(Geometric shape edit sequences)
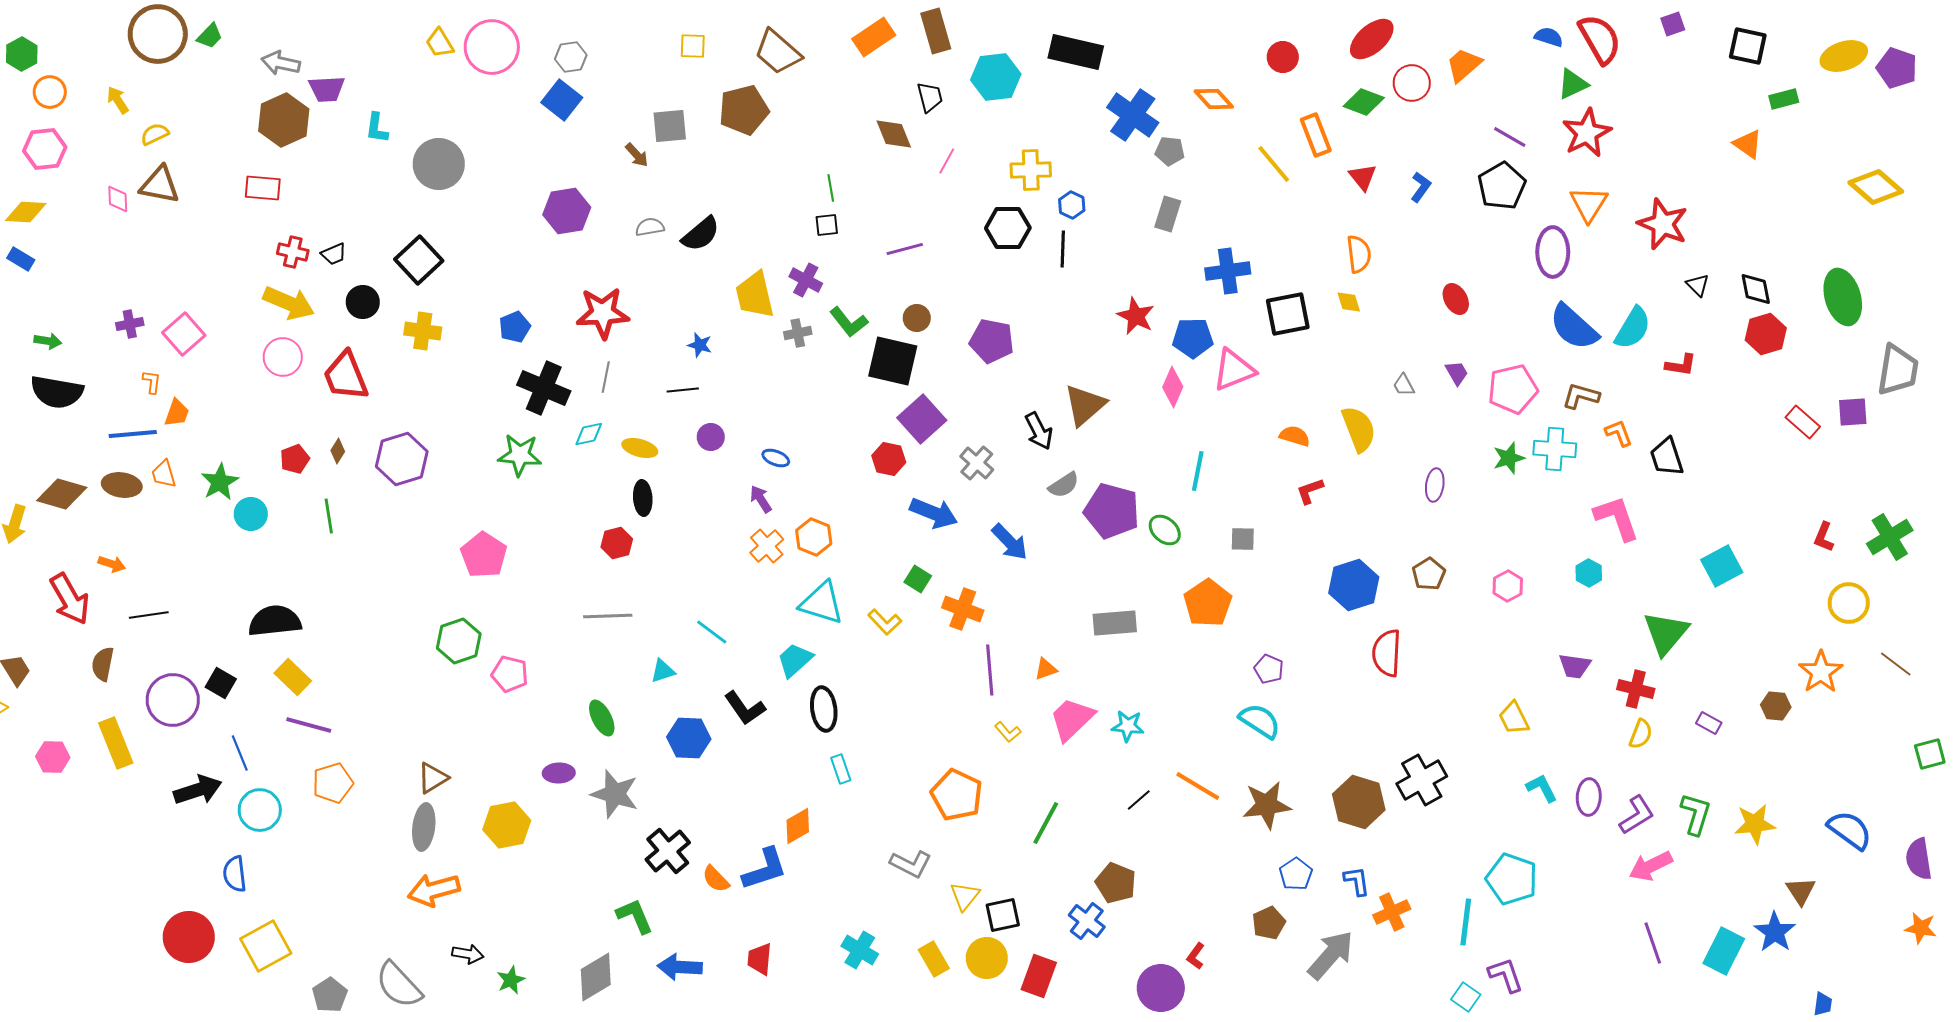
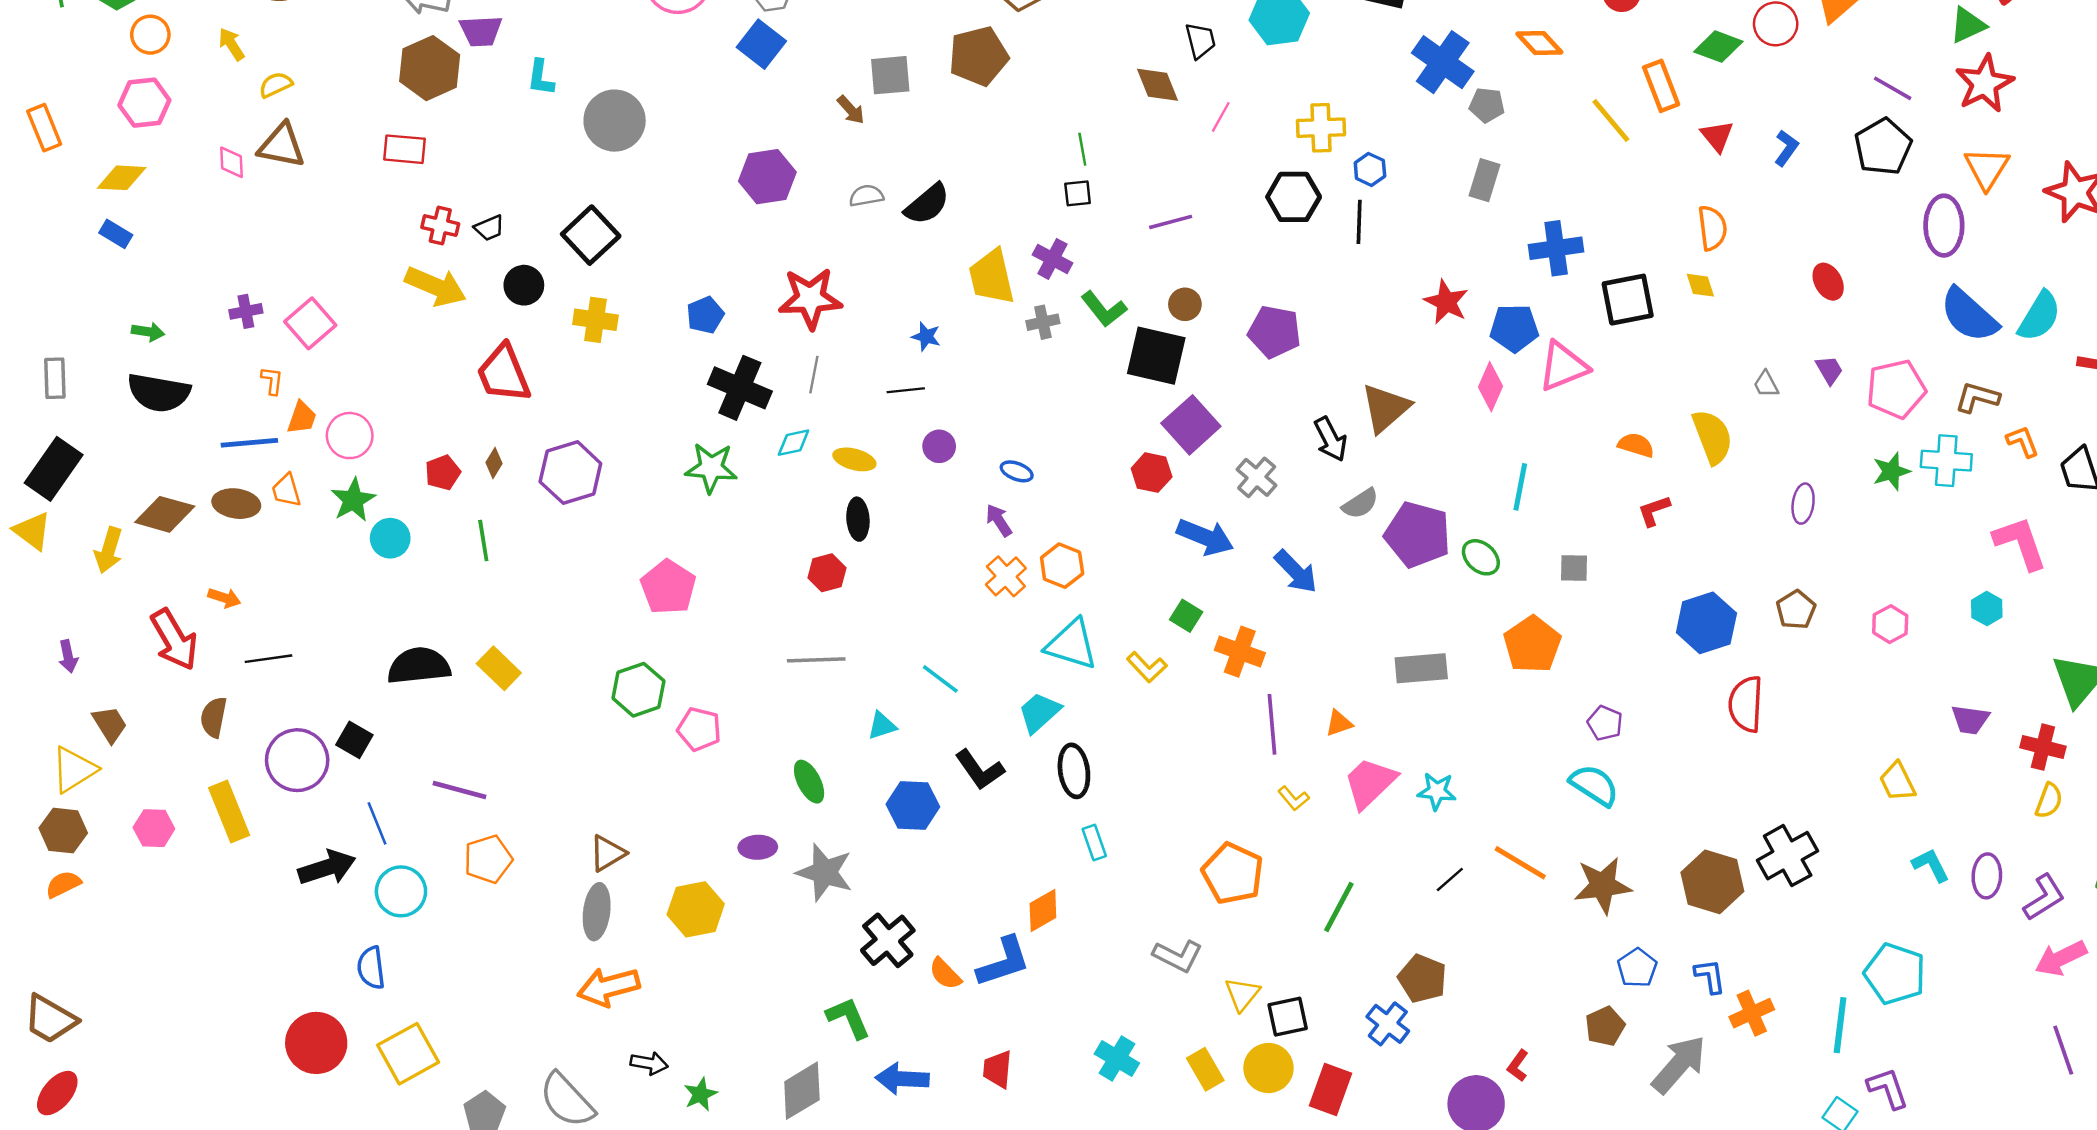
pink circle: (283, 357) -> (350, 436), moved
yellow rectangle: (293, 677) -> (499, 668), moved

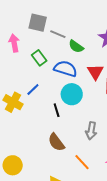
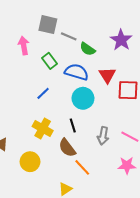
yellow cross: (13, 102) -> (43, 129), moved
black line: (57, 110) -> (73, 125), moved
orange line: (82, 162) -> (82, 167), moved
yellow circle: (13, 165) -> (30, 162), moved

> [Task objective]:
The reply should reproduce every entry above word for word and contain no pictures.

> [Task answer]:
pink circle: (283, 357) -> (350, 436), moved
yellow rectangle: (293, 677) -> (499, 668), moved

yellow cross: (13, 102) -> (43, 129), moved
black line: (57, 110) -> (73, 125), moved
orange line: (82, 162) -> (82, 167), moved
yellow circle: (13, 165) -> (30, 162), moved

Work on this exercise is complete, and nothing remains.